* _About this exercise_
Where a line contains the word "turquoise", copy that line from the records below.

* _Records to use_
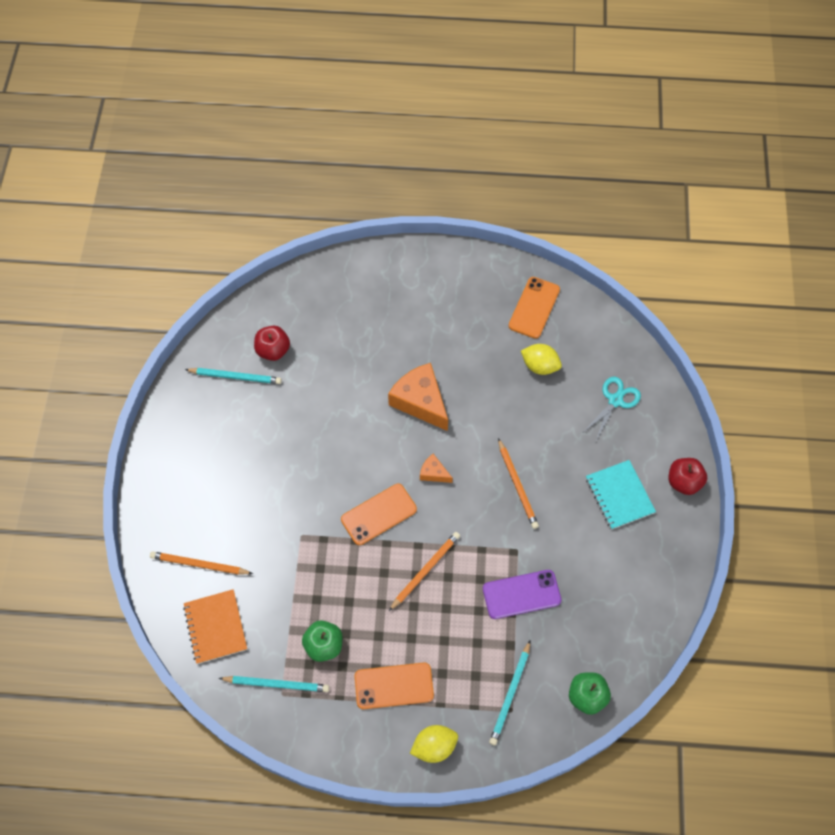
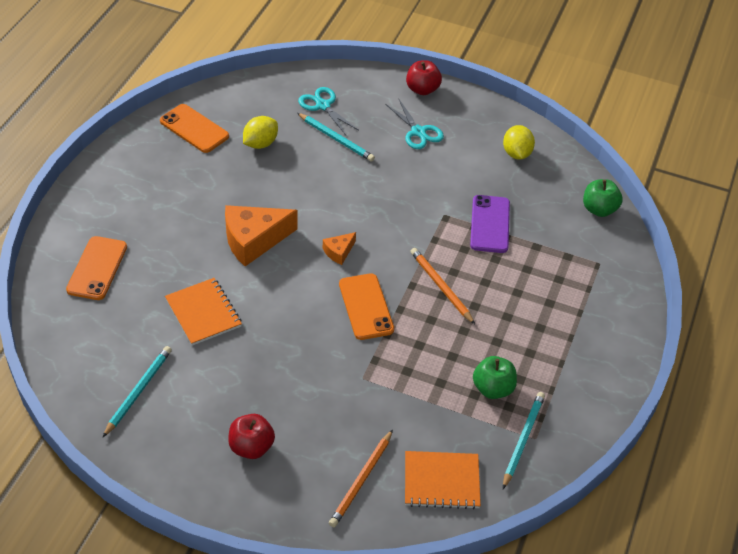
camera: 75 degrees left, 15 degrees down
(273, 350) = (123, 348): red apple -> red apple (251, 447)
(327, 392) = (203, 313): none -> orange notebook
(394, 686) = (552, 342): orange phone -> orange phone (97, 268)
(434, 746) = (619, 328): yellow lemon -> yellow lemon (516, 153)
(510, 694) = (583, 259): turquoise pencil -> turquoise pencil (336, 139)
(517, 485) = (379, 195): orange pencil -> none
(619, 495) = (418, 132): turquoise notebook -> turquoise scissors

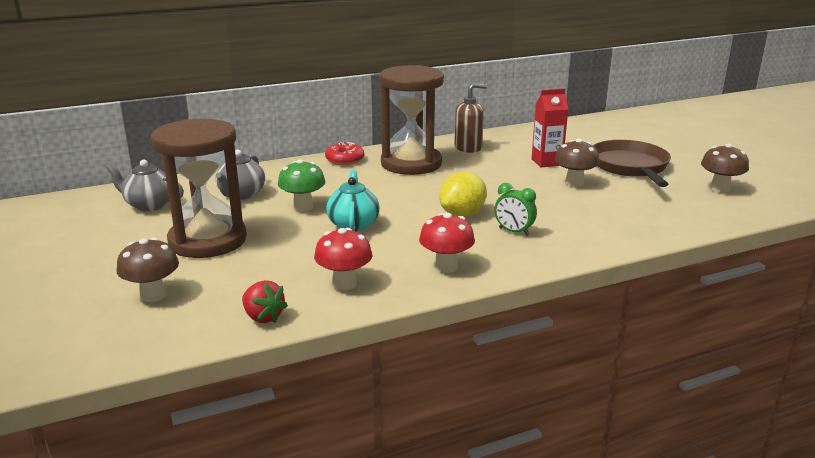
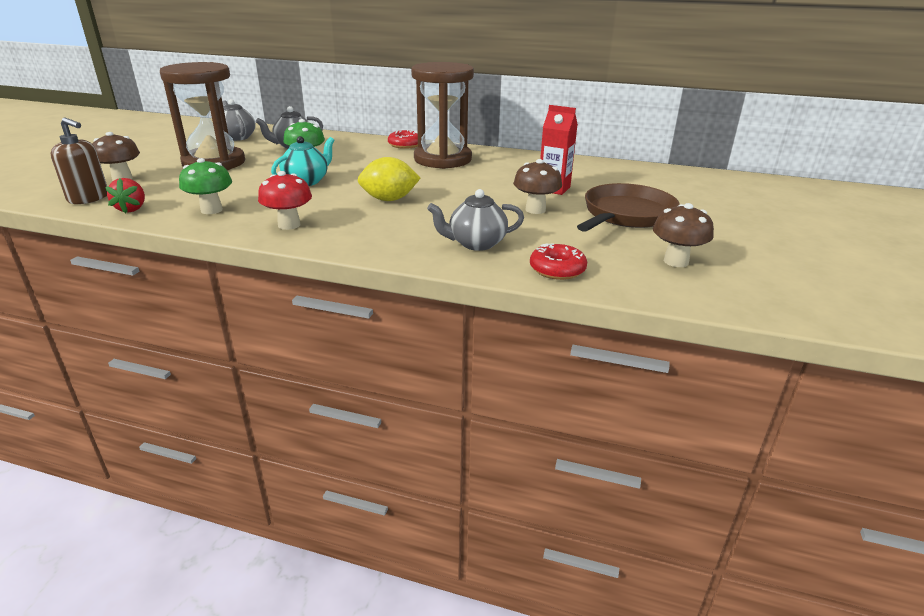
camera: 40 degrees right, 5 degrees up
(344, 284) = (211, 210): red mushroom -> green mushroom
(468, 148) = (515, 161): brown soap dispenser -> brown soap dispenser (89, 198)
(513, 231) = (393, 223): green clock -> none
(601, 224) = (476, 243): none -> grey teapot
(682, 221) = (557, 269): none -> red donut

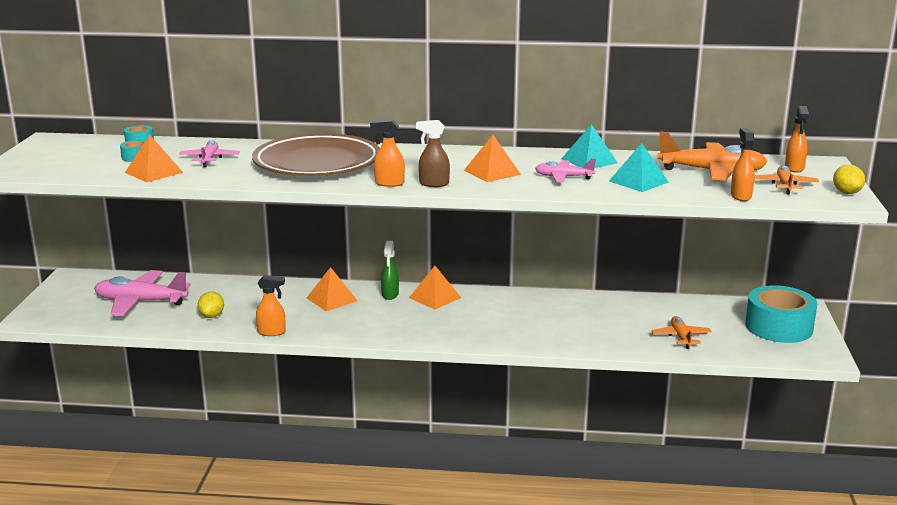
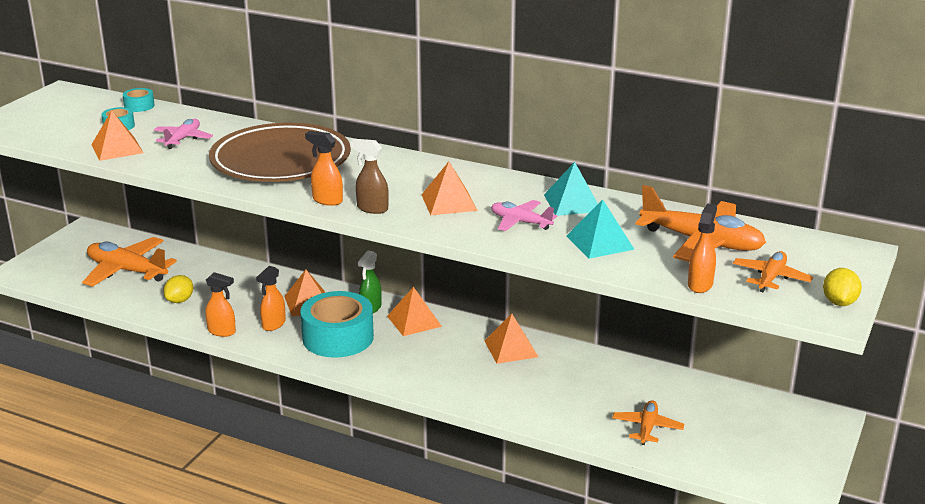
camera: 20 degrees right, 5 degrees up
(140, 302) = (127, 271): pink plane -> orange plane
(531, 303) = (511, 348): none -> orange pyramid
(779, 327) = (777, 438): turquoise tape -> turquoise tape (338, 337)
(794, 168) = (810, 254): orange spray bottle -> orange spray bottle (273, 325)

* _The answer_
(510, 694) = (583, 259): turquoise pencil -> turquoise pencil (336, 139)
(619, 495) = (418, 132): turquoise notebook -> turquoise scissors
(779, 327) = (777, 438): turquoise tape -> turquoise tape (338, 337)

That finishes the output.